Start of Provided records
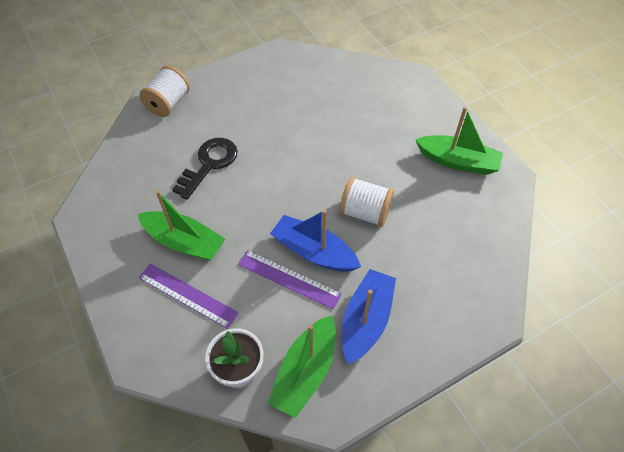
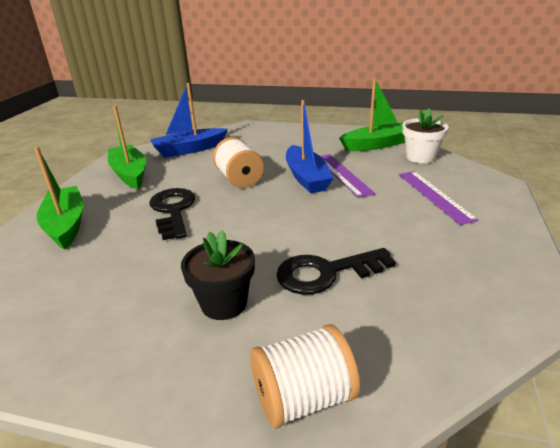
camera: 135 degrees left, 25 degrees down
(184, 242) = (413, 225): green boat -> green boat (66, 225)
(243, 116) = (224, 303): none -> black flower pot
(360, 150) = (173, 210): none -> black key
(366, 320) = (315, 146): blue boat -> blue boat (189, 149)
End of Provided records
#### [Exercise directions]
Look through the entries above and copy each line that has "boat" in it.

#### [Response for this exercise]
(184, 242) = (413, 225): green boat -> green boat (66, 225)
(366, 320) = (315, 146): blue boat -> blue boat (189, 149)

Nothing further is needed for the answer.